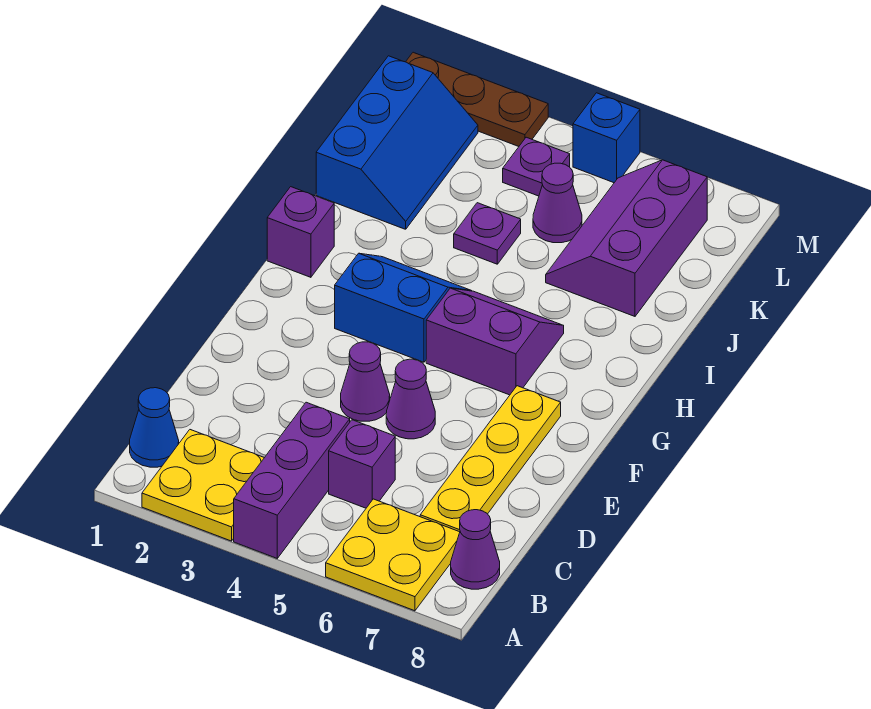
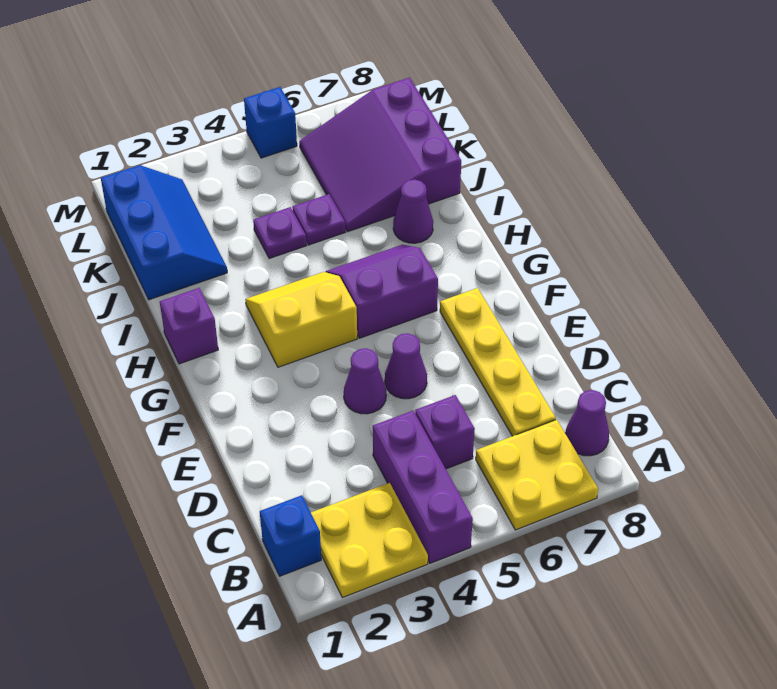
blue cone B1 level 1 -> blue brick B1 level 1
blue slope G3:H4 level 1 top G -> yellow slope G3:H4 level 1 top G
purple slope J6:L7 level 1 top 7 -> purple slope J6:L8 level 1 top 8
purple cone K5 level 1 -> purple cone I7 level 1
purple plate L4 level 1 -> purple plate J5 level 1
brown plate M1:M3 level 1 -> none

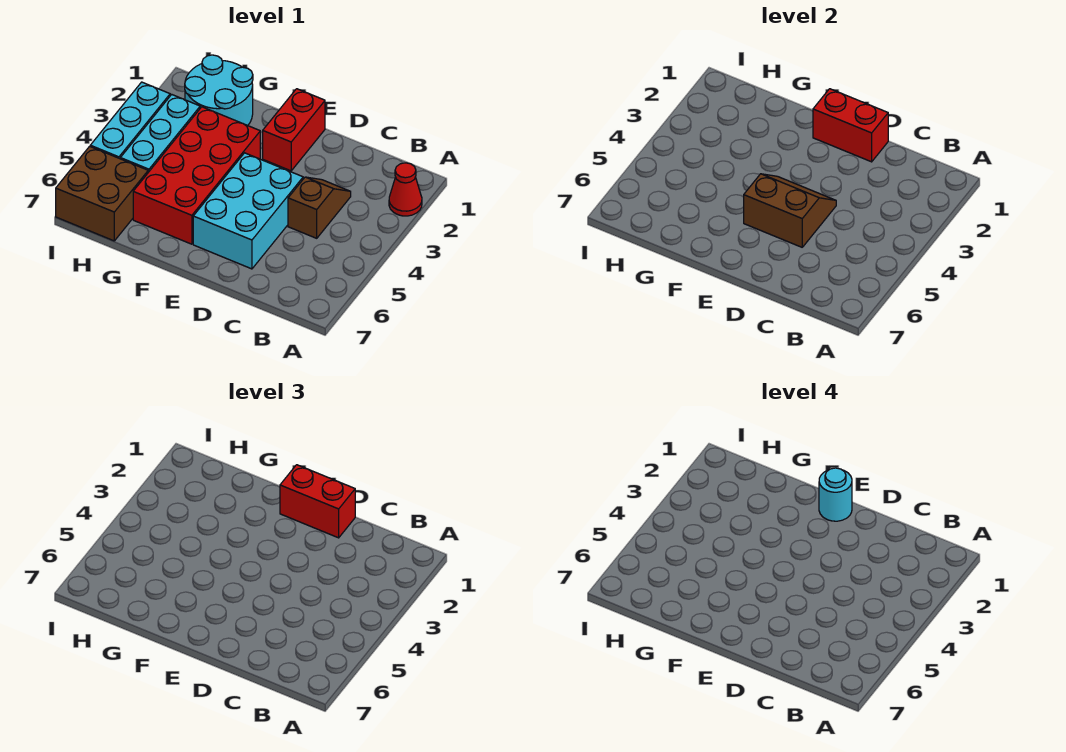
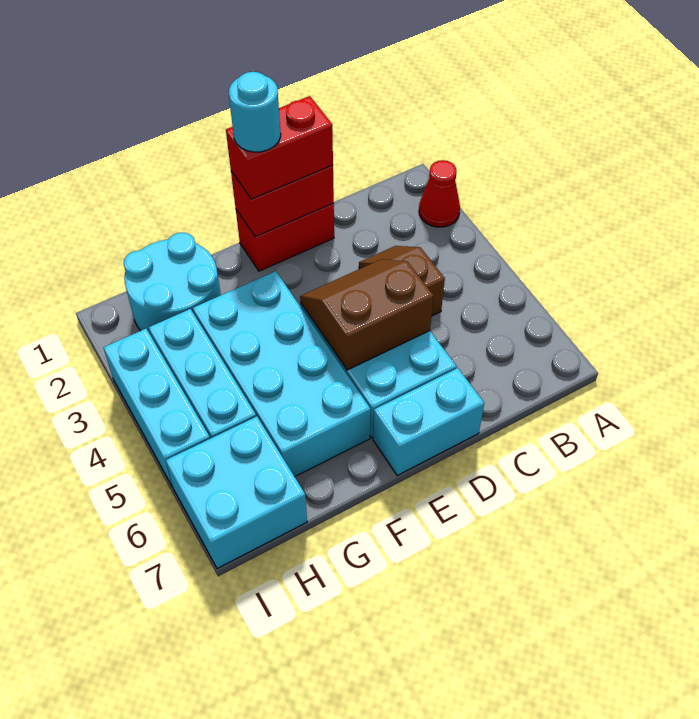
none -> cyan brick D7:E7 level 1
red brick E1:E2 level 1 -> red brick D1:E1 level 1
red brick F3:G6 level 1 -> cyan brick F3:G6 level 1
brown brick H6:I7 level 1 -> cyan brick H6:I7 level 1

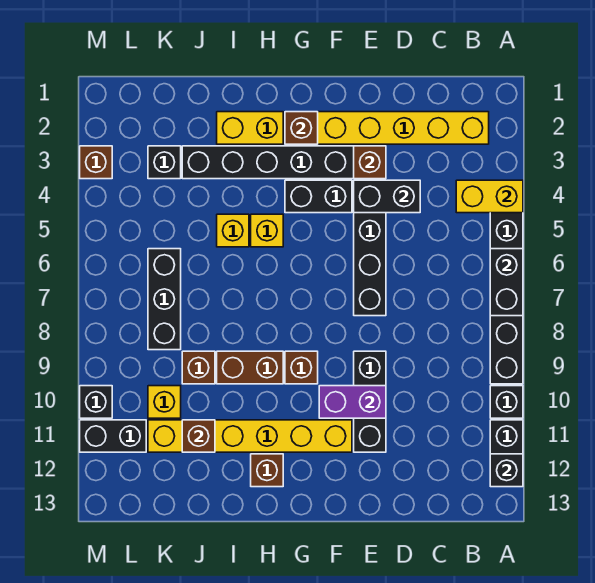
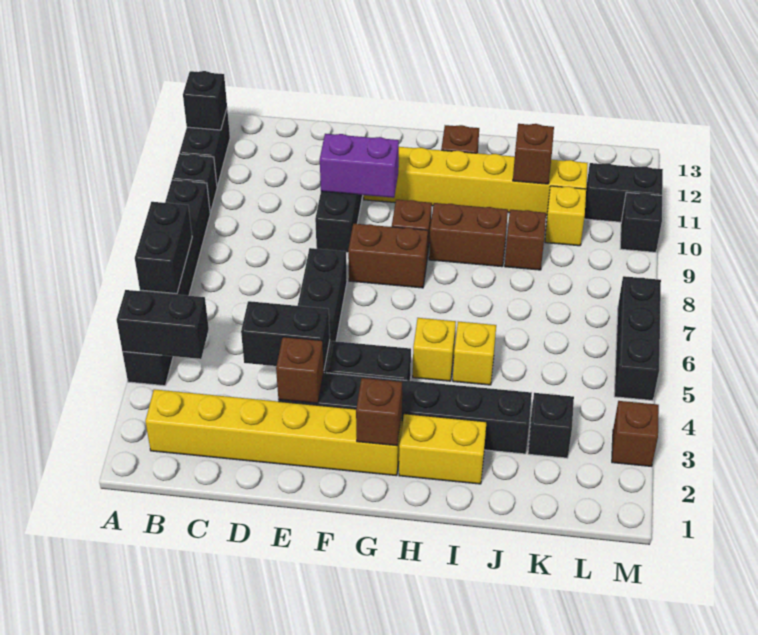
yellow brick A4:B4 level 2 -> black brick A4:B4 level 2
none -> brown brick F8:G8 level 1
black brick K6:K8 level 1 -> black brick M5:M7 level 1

--

A verbatim copy of the records above, without pictures, is required.

blue cone B1 level 1 -> blue brick B1 level 1
blue slope G3:H4 level 1 top G -> yellow slope G3:H4 level 1 top G
purple slope J6:L7 level 1 top 7 -> purple slope J6:L8 level 1 top 8
purple cone K5 level 1 -> purple cone I7 level 1
purple plate L4 level 1 -> purple plate J5 level 1
brown plate M1:M3 level 1 -> none

none -> cyan brick D7:E7 level 1
red brick E1:E2 level 1 -> red brick D1:E1 level 1
red brick F3:G6 level 1 -> cyan brick F3:G6 level 1
brown brick H6:I7 level 1 -> cyan brick H6:I7 level 1

yellow brick A4:B4 level 2 -> black brick A4:B4 level 2
none -> brown brick F8:G8 level 1
black brick K6:K8 level 1 -> black brick M5:M7 level 1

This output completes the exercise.